#### [Required work]
Output exactly the lines from the line that has "IMU2 pin INT: D3 -> A3" through the last line of the data below, with no pictures.

#### [Provided data]
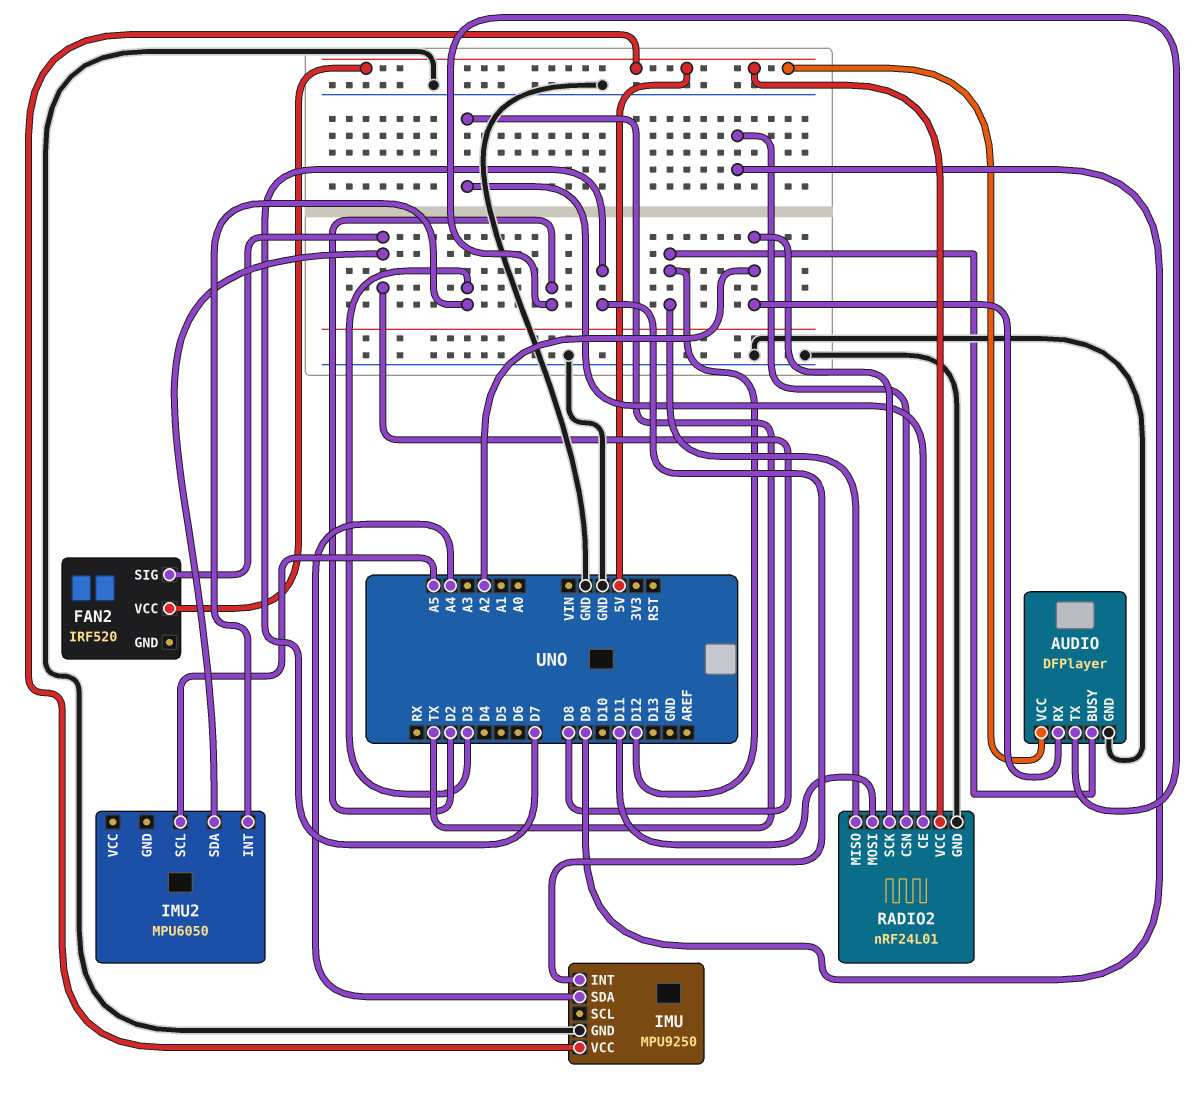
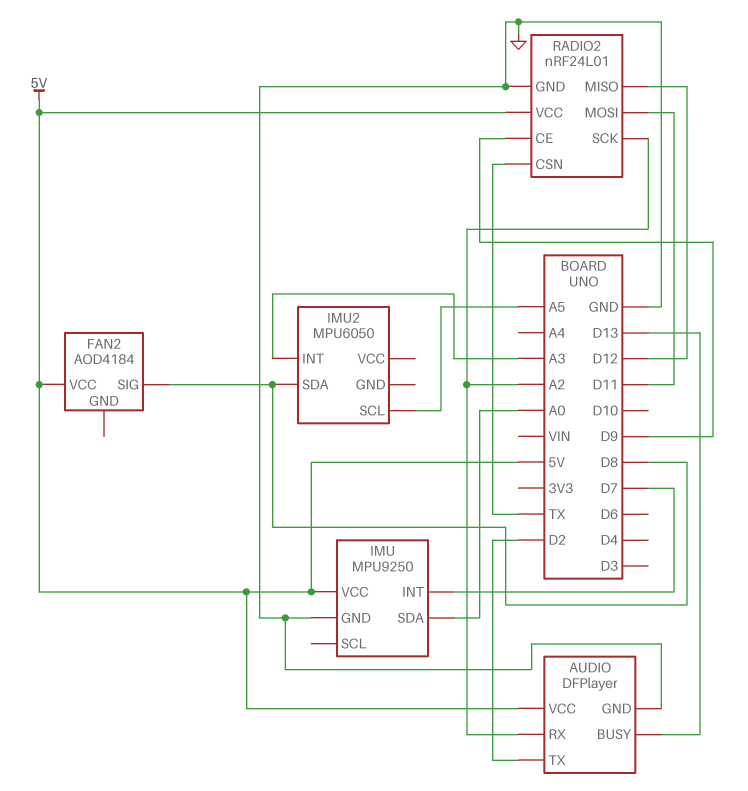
AUDIO pin BUSY: D12 -> D13
FAN2: IRF520 -> AOD4184
IMU pin SDA: A4 -> A0
IMU2 pin INT: D3 -> A3
RADIO2 pin CE: TX -> D9
RADIO2 pin CSN: D9 -> TX

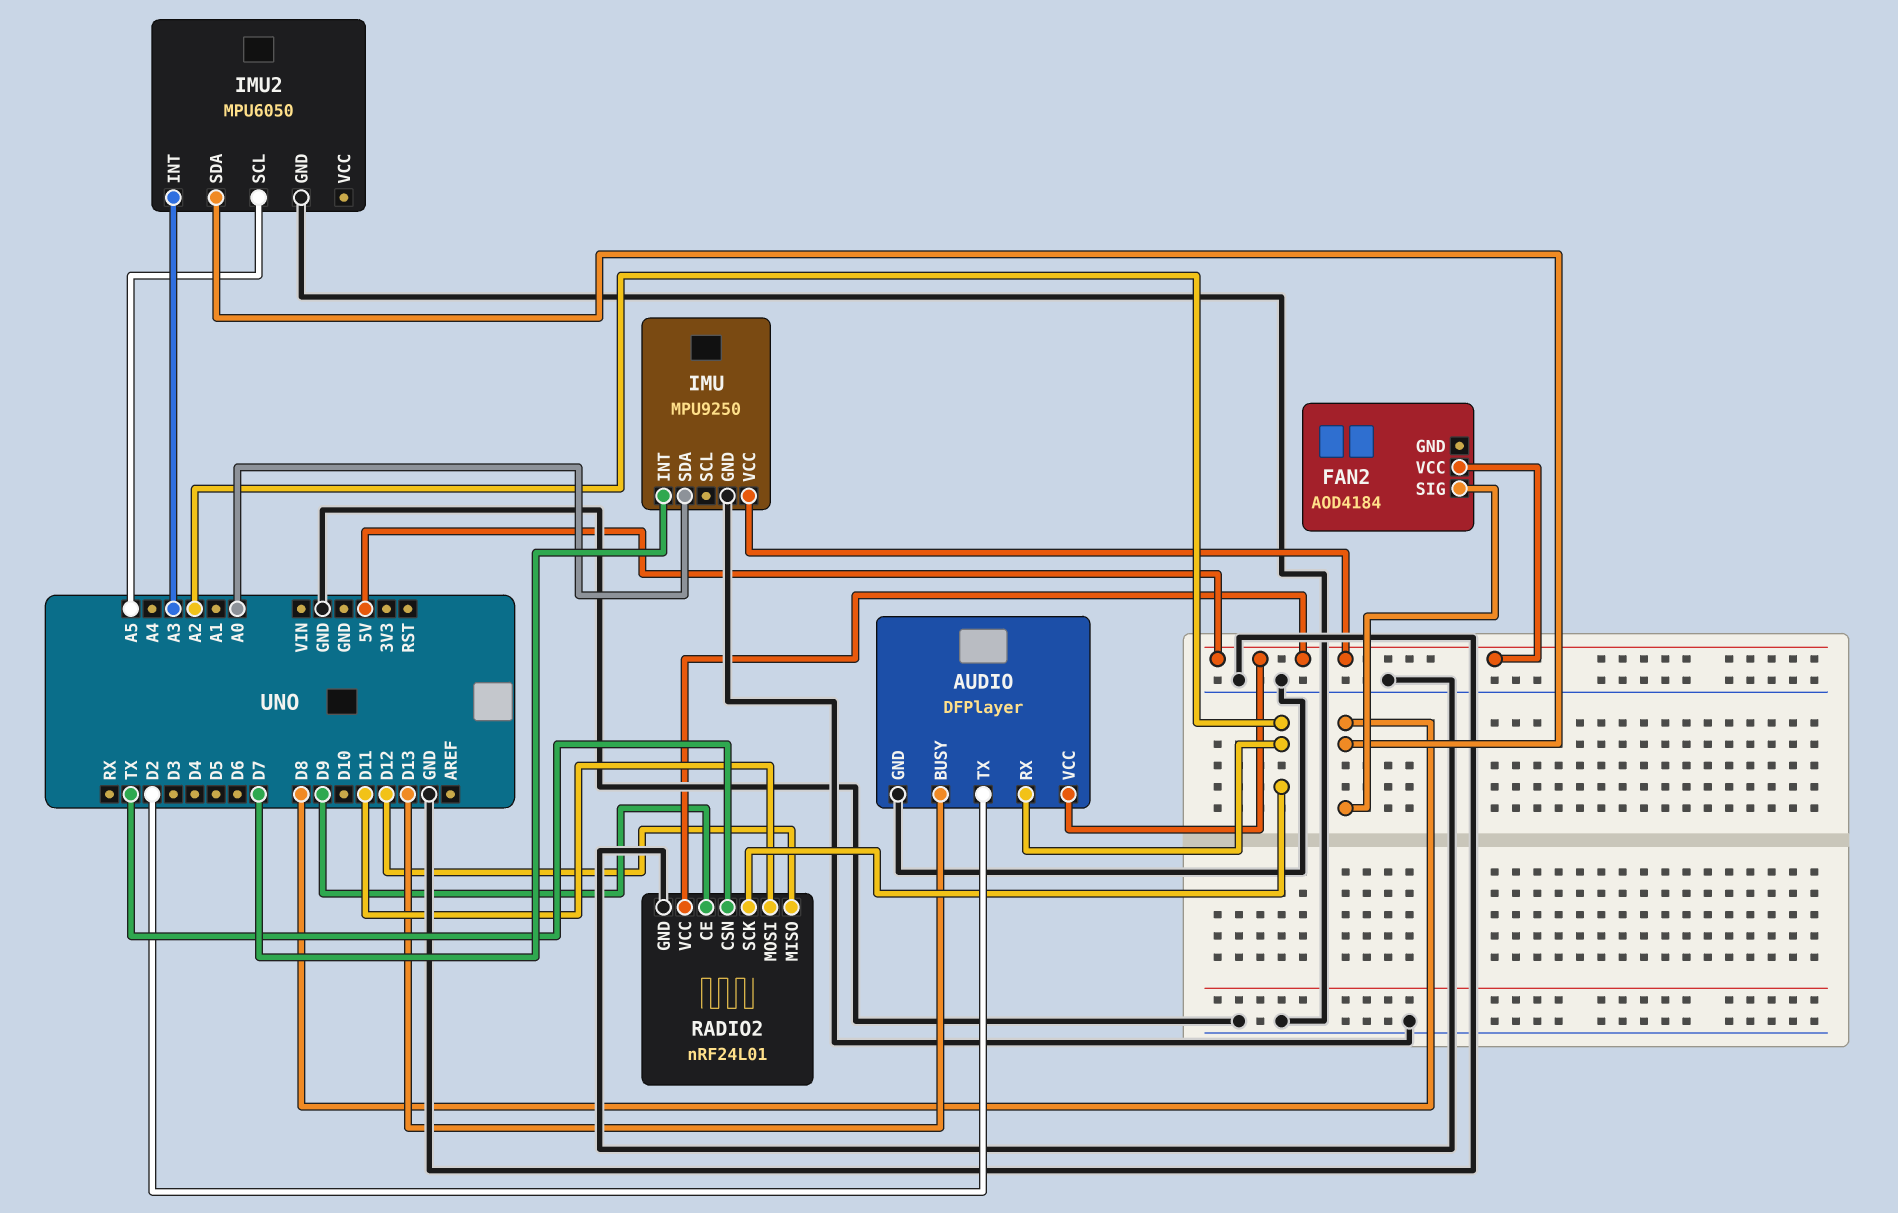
IMU2 pin GND: none -> GND

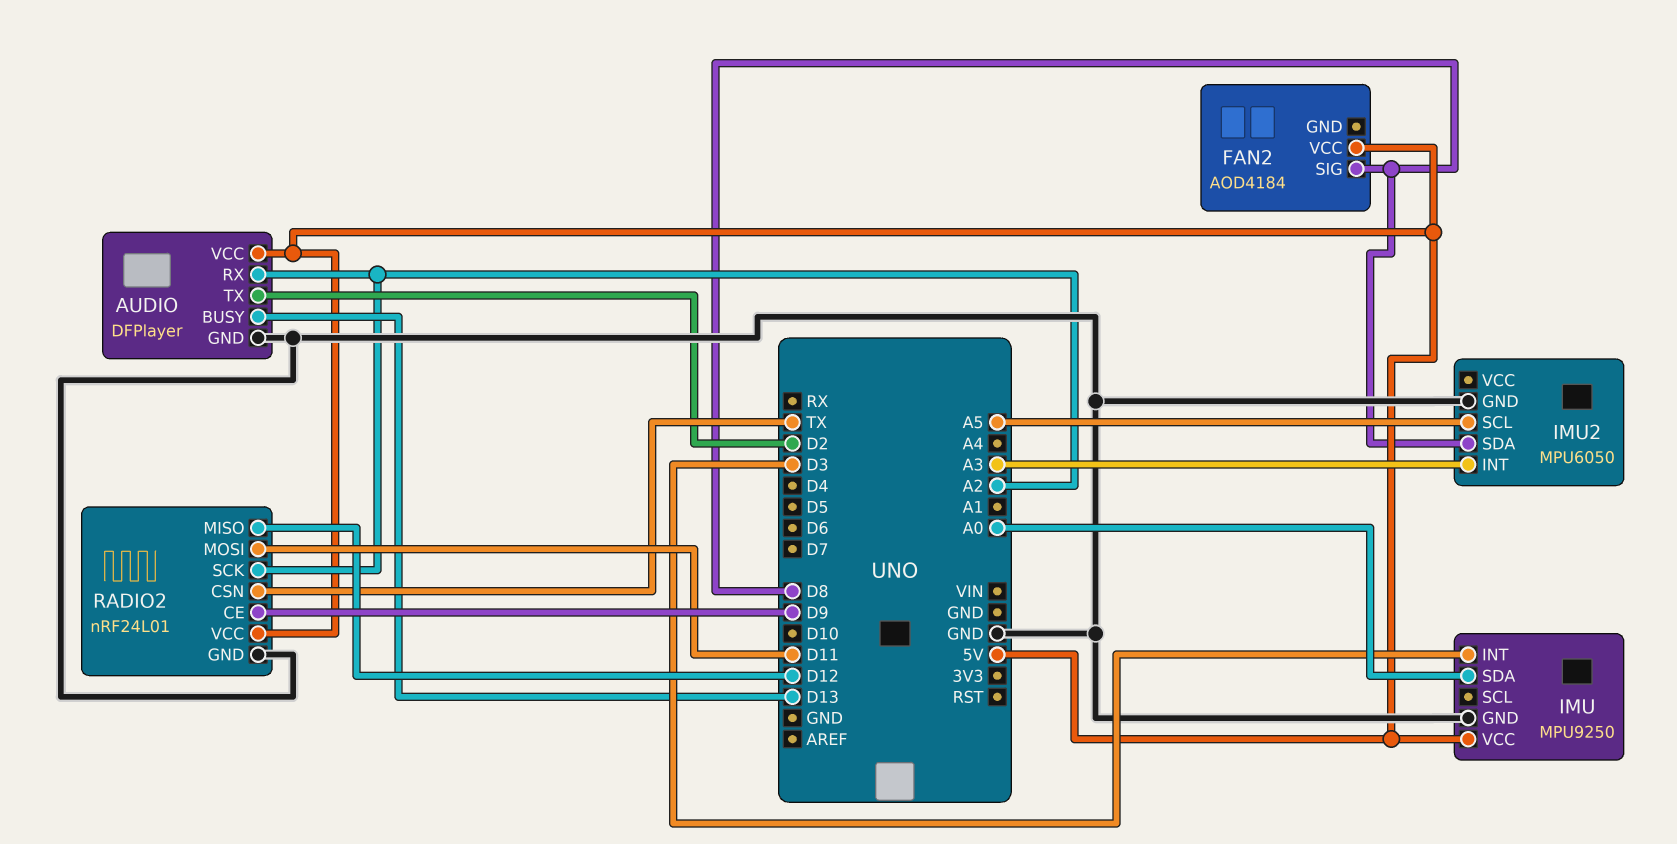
IMU pin INT: D7 -> D3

#### [Completed exercise]
IMU2 pin INT: D3 -> A3
RADIO2 pin CE: TX -> D9
RADIO2 pin CSN: D9 -> TX

IMU2 pin GND: none -> GND

IMU pin INT: D7 -> D3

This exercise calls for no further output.